Beginning with the line that includes "LCD3 pin SCL: D9 -> A4" and ending with the last line, print the records exactly, leaving every picture out.

Extracted material below:

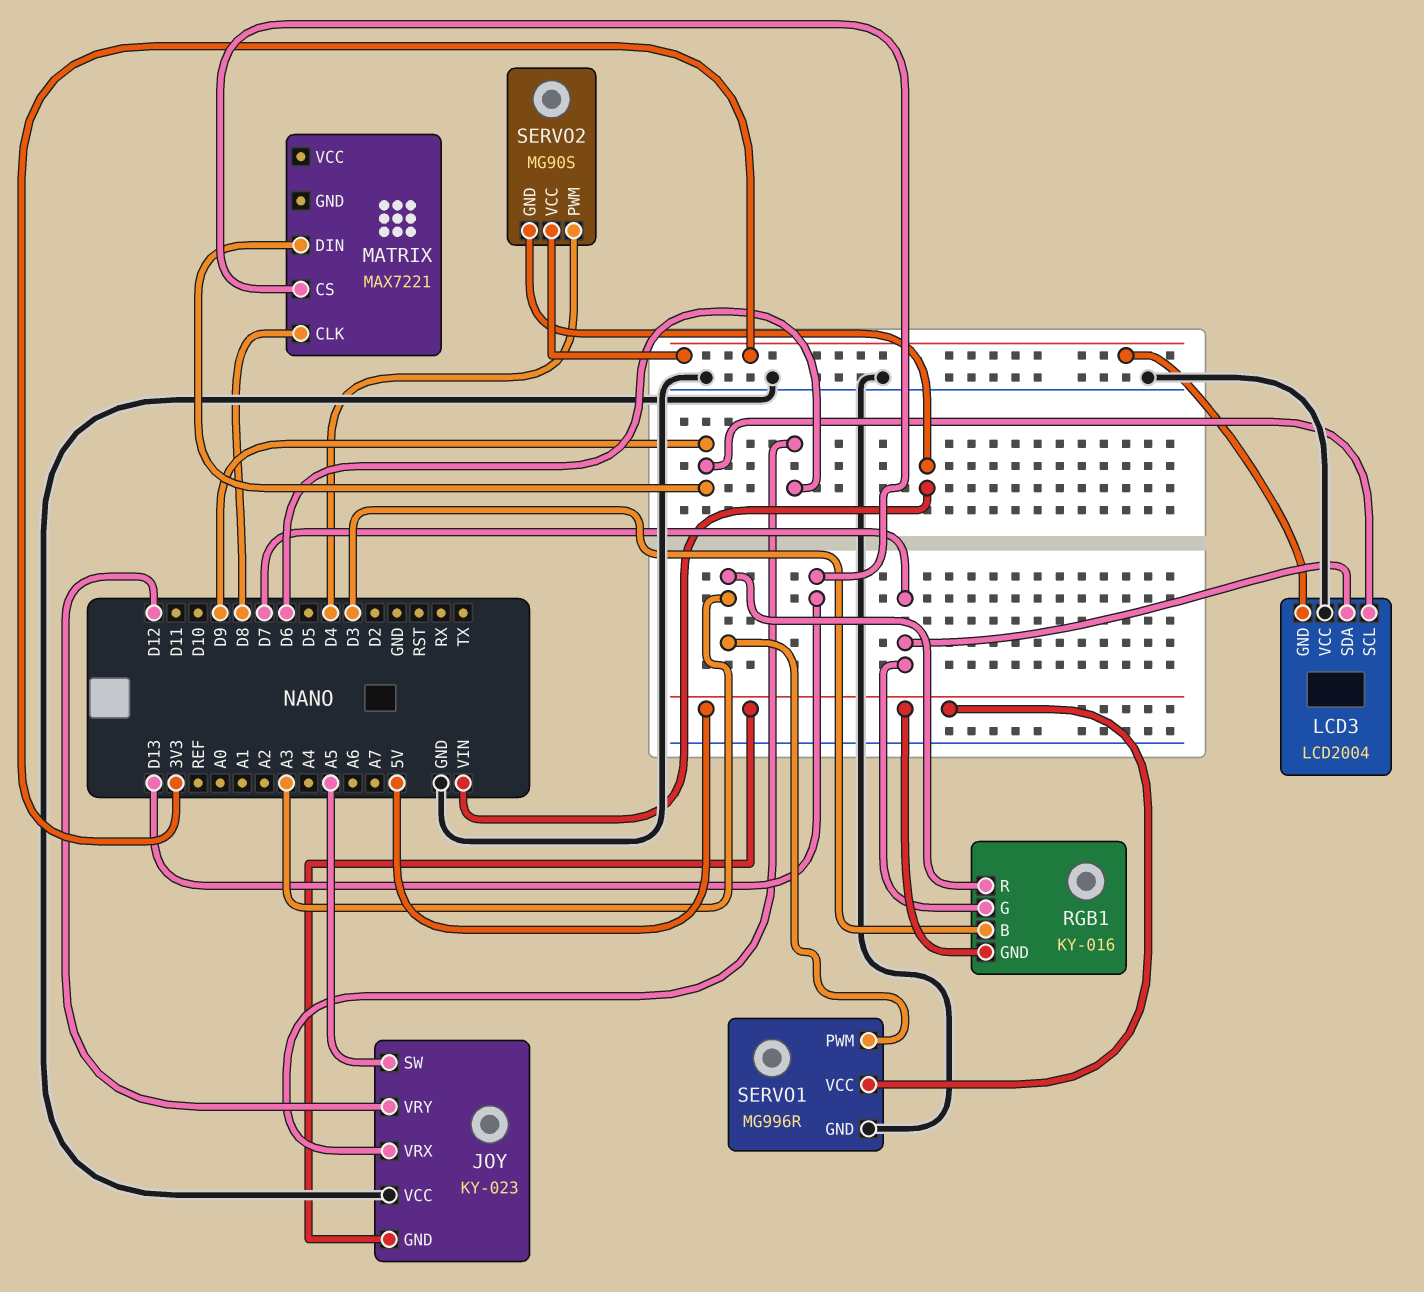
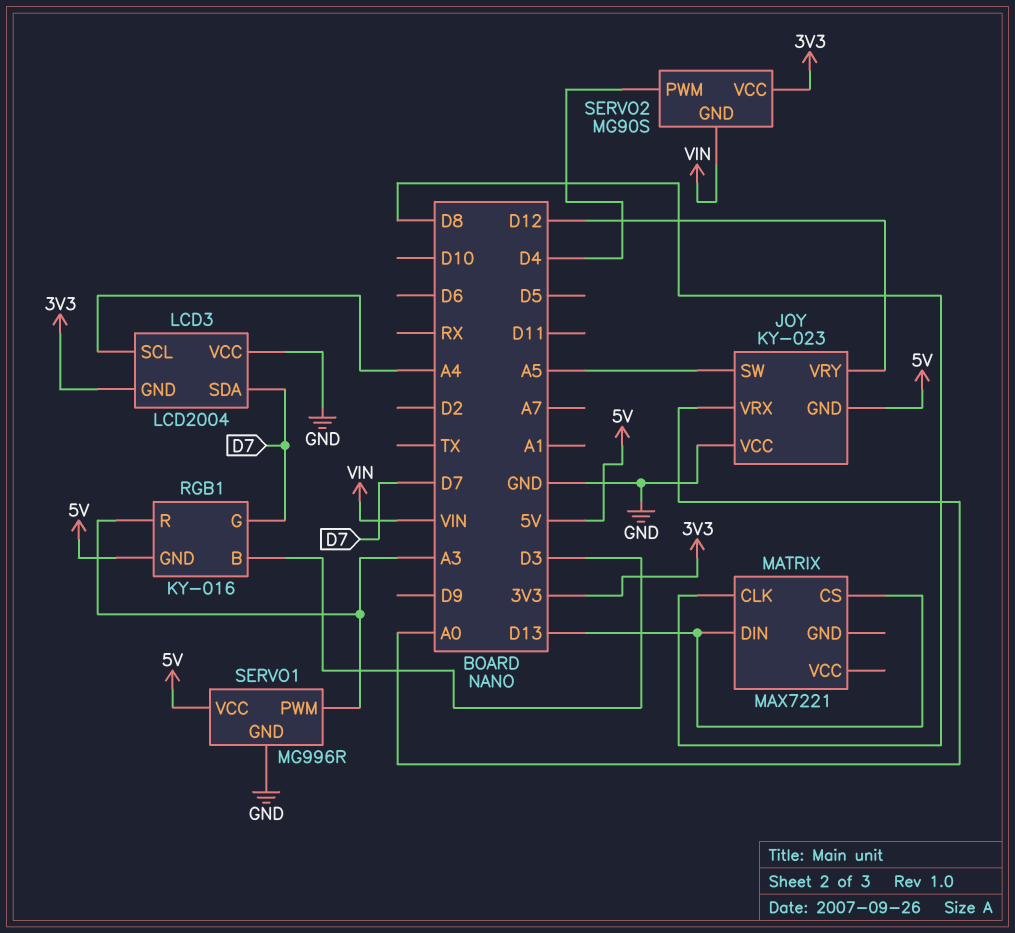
JOY pin VRX: D6 -> A0
LCD3 pin SCL: D9 -> A4
MATRIX pin DIN: D9 -> D13

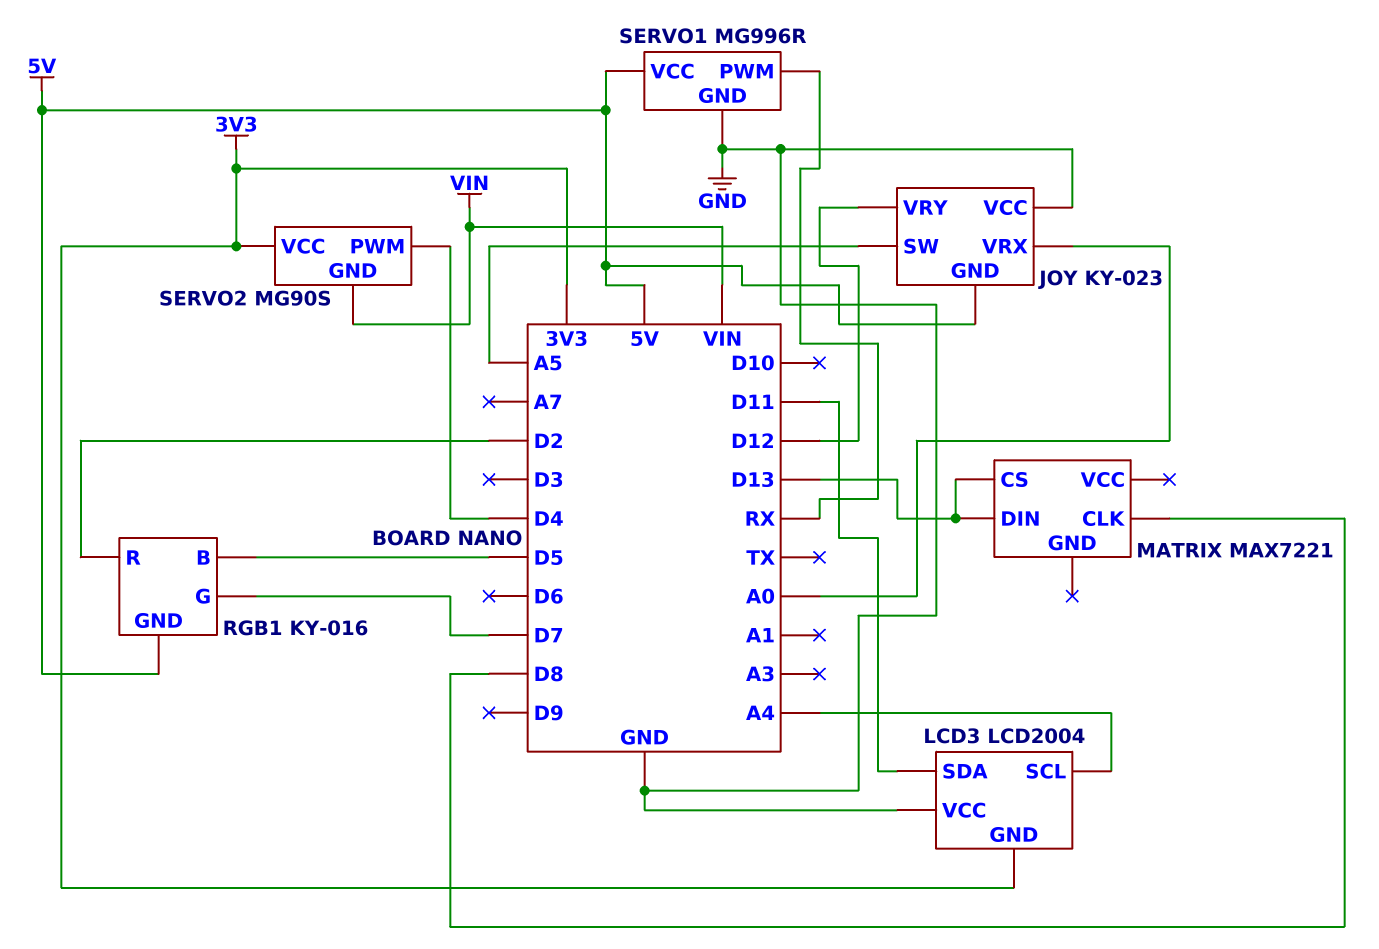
LCD3 pin SDA: D7 -> D11
RGB1 pin B: D3 -> D5
RGB1 pin R: A3 -> D2
SERVO1 pin PWM: A3 -> RX

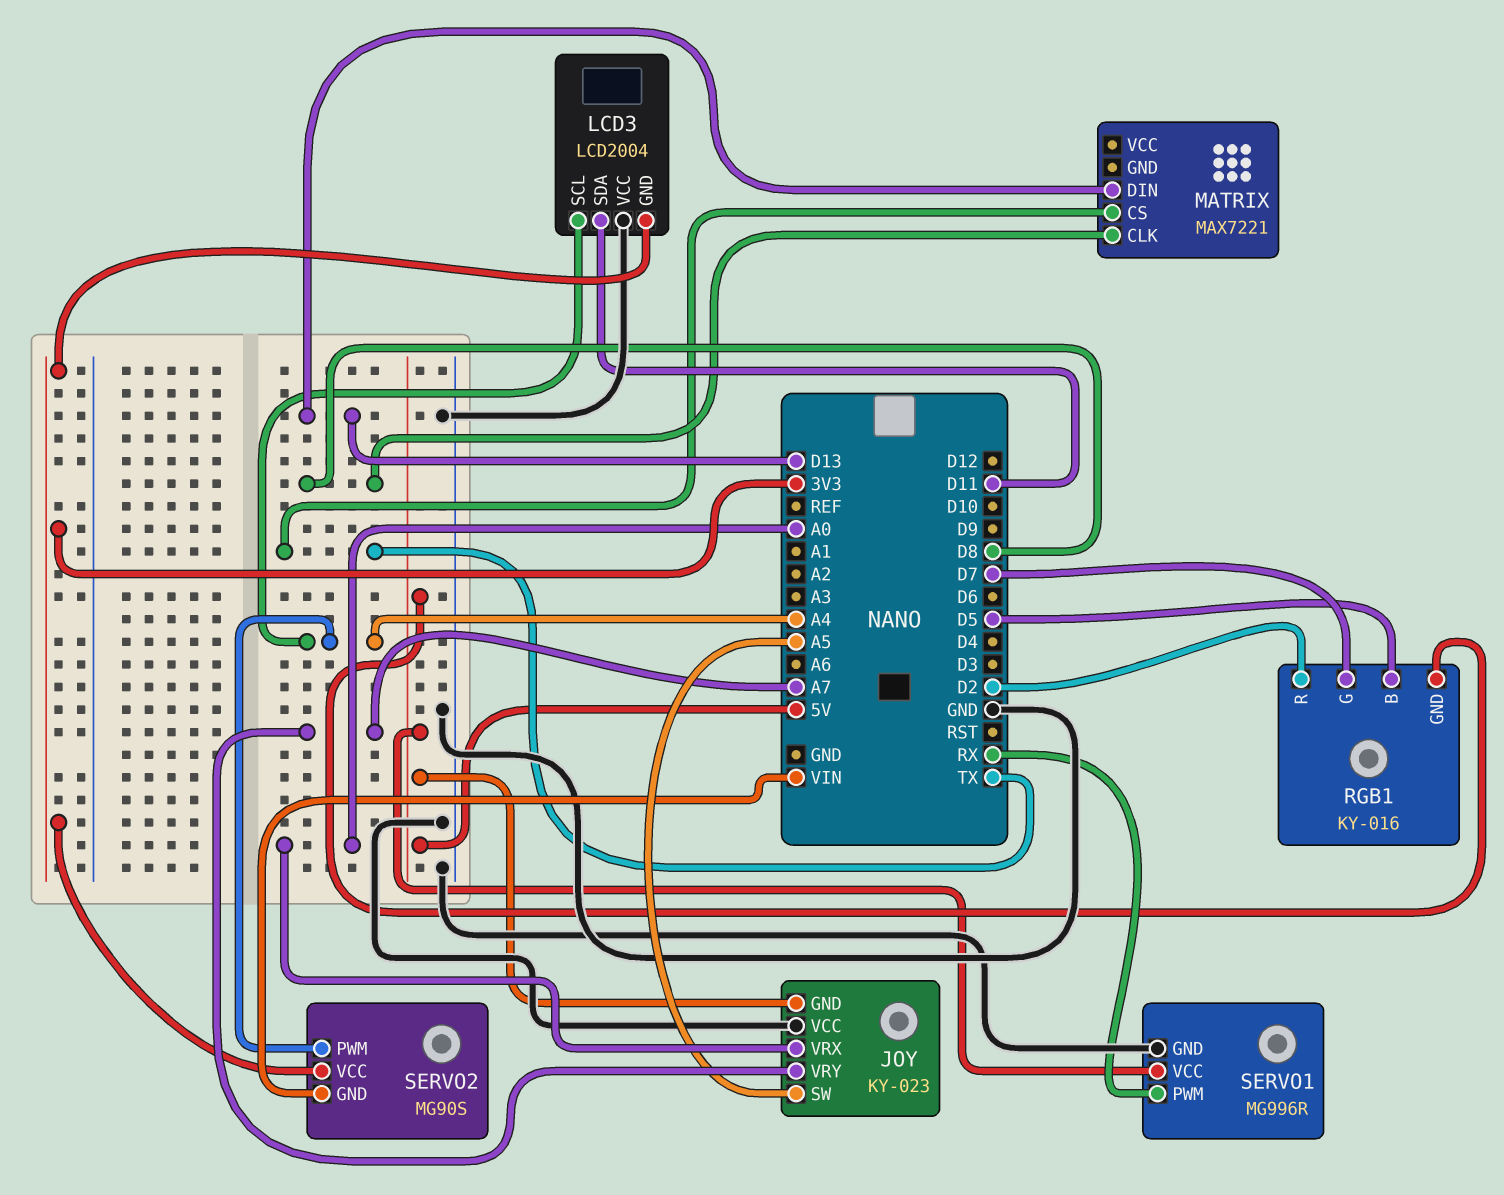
JOY pin VRY: D12 -> A7
MATRIX pin CS: D13 -> TX
SERVO2 pin PWM: D4 -> A4

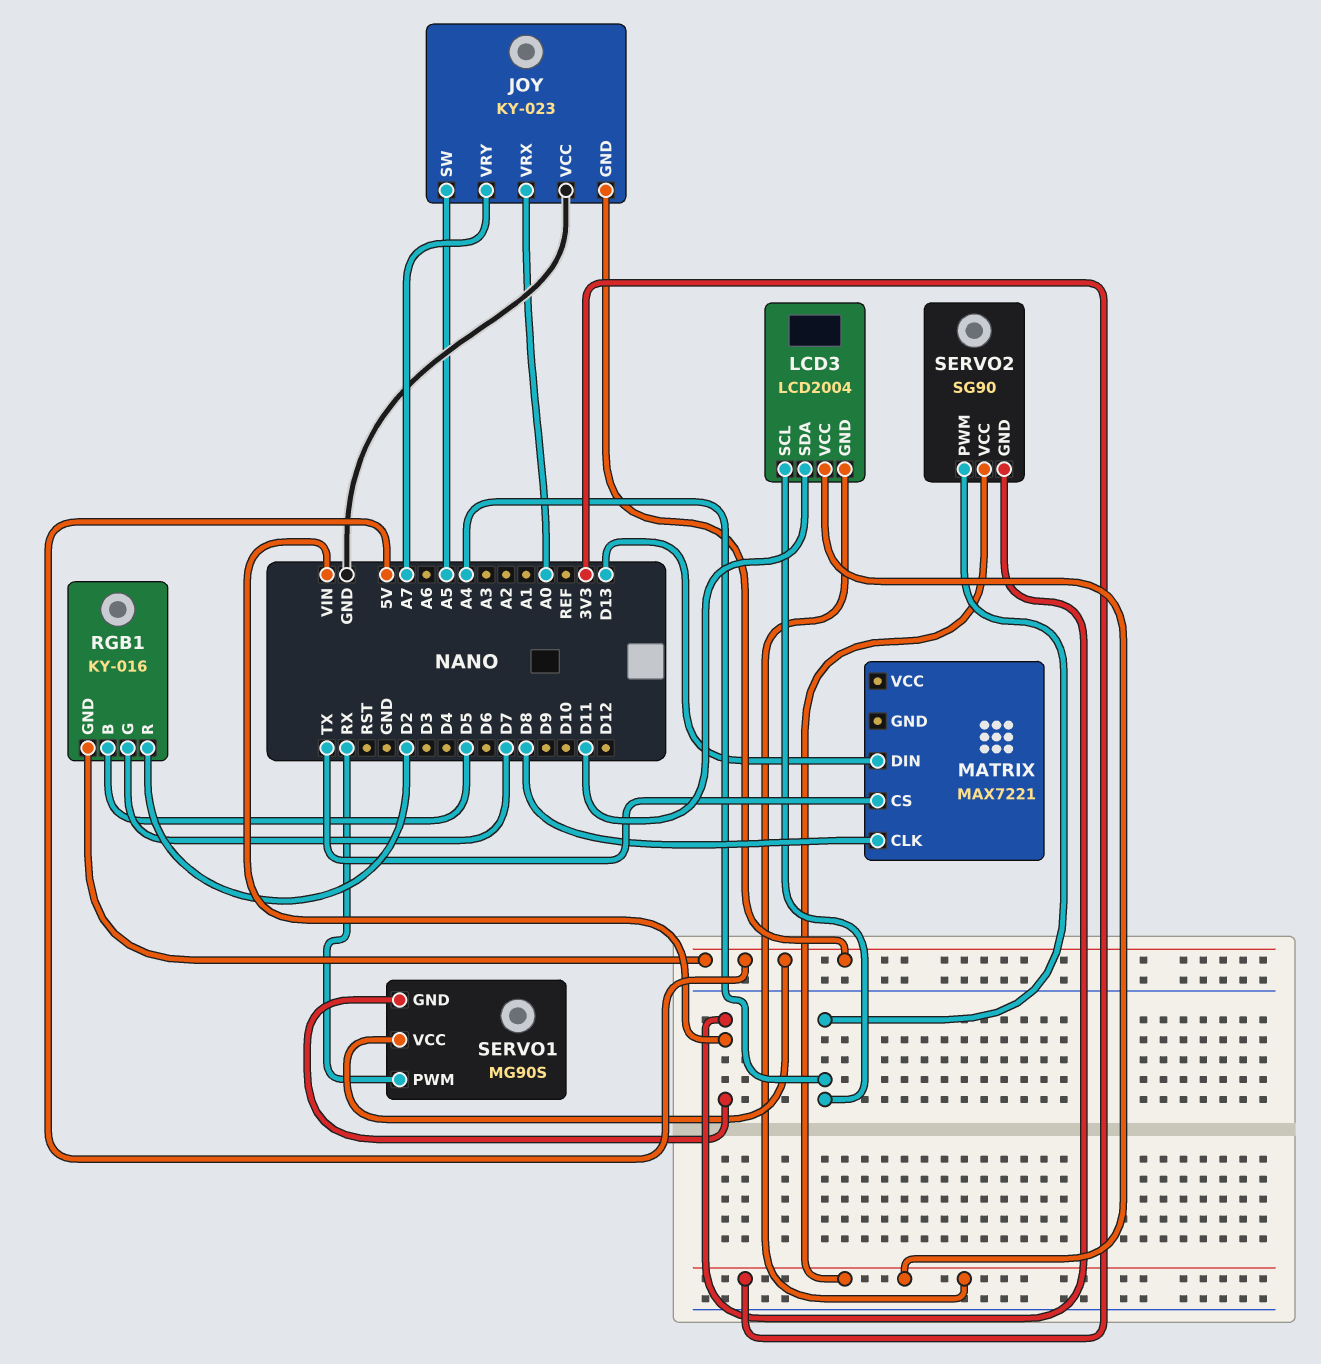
LCD3 pin VCC: GND -> 3V3
SERVO1: MG996R -> MG90S
SERVO1 pin GND: GND -> VIN
SERVO2: MG90S -> SG90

End of Extracted material.

→ Exercise output:
LCD3 pin SCL: D9 -> A4
MATRIX pin DIN: D9 -> D13

LCD3 pin SDA: D7 -> D11
RGB1 pin B: D3 -> D5
RGB1 pin R: A3 -> D2
SERVO1 pin PWM: A3 -> RX

JOY pin VRY: D12 -> A7
MATRIX pin CS: D13 -> TX
SERVO2 pin PWM: D4 -> A4

LCD3 pin VCC: GND -> 3V3
SERVO1: MG996R -> MG90S
SERVO1 pin GND: GND -> VIN
SERVO2: MG90S -> SG90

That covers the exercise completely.